▸ **TASK**:
From the line that contains "DHT3 pin DATA: D7 -> D0" to the last line of the entries, write each line out exactly; include both ends and nothing else.

(Beginning of WORKING DATA)

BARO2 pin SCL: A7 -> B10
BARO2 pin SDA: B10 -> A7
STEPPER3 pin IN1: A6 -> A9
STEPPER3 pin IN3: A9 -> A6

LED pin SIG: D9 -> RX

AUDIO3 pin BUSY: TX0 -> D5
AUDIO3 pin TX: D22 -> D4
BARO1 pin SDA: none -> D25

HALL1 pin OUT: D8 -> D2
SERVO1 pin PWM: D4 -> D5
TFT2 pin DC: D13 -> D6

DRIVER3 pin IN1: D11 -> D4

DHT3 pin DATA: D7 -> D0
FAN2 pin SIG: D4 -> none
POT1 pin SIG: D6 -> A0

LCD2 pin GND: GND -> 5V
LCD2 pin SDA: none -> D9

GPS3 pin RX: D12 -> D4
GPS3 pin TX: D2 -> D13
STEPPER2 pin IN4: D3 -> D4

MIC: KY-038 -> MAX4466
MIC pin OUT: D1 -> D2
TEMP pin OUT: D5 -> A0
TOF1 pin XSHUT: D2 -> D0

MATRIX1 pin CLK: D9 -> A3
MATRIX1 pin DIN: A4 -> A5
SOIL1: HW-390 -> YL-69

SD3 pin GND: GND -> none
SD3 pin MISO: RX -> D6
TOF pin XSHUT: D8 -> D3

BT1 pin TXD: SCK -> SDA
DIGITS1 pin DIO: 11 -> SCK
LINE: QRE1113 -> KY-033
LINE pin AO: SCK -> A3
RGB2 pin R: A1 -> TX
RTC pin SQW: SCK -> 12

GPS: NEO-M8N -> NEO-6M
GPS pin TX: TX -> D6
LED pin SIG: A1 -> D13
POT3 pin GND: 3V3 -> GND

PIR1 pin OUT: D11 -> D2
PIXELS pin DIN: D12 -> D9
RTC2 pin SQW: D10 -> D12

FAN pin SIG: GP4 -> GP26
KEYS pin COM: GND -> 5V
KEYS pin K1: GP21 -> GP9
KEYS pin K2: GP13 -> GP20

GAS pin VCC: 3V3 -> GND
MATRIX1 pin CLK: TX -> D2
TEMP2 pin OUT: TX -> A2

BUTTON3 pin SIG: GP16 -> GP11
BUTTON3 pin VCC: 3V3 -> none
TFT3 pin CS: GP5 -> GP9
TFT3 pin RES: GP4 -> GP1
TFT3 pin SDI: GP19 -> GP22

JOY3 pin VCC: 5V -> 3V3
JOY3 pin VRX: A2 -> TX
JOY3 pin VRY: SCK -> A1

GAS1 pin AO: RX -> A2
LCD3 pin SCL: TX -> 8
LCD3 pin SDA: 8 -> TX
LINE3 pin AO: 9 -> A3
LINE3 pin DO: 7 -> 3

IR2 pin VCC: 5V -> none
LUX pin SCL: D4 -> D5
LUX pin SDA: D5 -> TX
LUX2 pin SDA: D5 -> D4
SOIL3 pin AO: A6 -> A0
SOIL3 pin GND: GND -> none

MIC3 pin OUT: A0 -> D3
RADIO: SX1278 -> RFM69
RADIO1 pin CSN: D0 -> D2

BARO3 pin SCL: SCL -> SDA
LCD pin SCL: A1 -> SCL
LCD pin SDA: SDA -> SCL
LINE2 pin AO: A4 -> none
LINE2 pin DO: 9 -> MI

(End of WORKING DATA)

▸ **RESPONSE BOX**:
DHT3 pin DATA: D7 -> D0
FAN2 pin SIG: D4 -> none
POT1 pin SIG: D6 -> A0

LCD2 pin GND: GND -> 5V
LCD2 pin SDA: none -> D9

GPS3 pin RX: D12 -> D4
GPS3 pin TX: D2 -> D13
STEPPER2 pin IN4: D3 -> D4

MIC: KY-038 -> MAX4466
MIC pin OUT: D1 -> D2
TEMP pin OUT: D5 -> A0
TOF1 pin XSHUT: D2 -> D0

MATRIX1 pin CLK: D9 -> A3
MATRIX1 pin DIN: A4 -> A5
SOIL1: HW-390 -> YL-69

SD3 pin GND: GND -> none
SD3 pin MISO: RX -> D6
TOF pin XSHUT: D8 -> D3

BT1 pin TXD: SCK -> SDA
DIGITS1 pin DIO: 11 -> SCK
LINE: QRE1113 -> KY-033
LINE pin AO: SCK -> A3
RGB2 pin R: A1 -> TX
RTC pin SQW: SCK -> 12

GPS: NEO-M8N -> NEO-6M
GPS pin TX: TX -> D6
LED pin SIG: A1 -> D13
POT3 pin GND: 3V3 -> GND

PIR1 pin OUT: D11 -> D2
PIXELS pin DIN: D12 -> D9
RTC2 pin SQW: D10 -> D12

FAN pin SIG: GP4 -> GP26
KEYS pin COM: GND -> 5V
KEYS pin K1: GP21 -> GP9
KEYS pin K2: GP13 -> GP20

GAS pin VCC: 3V3 -> GND
MATRIX1 pin CLK: TX -> D2
TEMP2 pin OUT: TX -> A2

BUTTON3 pin SIG: GP16 -> GP11
BUTTON3 pin VCC: 3V3 -> none
TFT3 pin CS: GP5 -> GP9
TFT3 pin RES: GP4 -> GP1
TFT3 pin SDI: GP19 -> GP22

JOY3 pin VCC: 5V -> 3V3
JOY3 pin VRX: A2 -> TX
JOY3 pin VRY: SCK -> A1

GAS1 pin AO: RX -> A2
LCD3 pin SCL: TX -> 8
LCD3 pin SDA: 8 -> TX
LINE3 pin AO: 9 -> A3
LINE3 pin DO: 7 -> 3

IR2 pin VCC: 5V -> none
LUX pin SCL: D4 -> D5
LUX pin SDA: D5 -> TX
LUX2 pin SDA: D5 -> D4
SOIL3 pin AO: A6 -> A0
SOIL3 pin GND: GND -> none

MIC3 pin OUT: A0 -> D3
RADIO: SX1278 -> RFM69
RADIO1 pin CSN: D0 -> D2

BARO3 pin SCL: SCL -> SDA
LCD pin SCL: A1 -> SCL
LCD pin SDA: SDA -> SCL
LINE2 pin AO: A4 -> none
LINE2 pin DO: 9 -> MI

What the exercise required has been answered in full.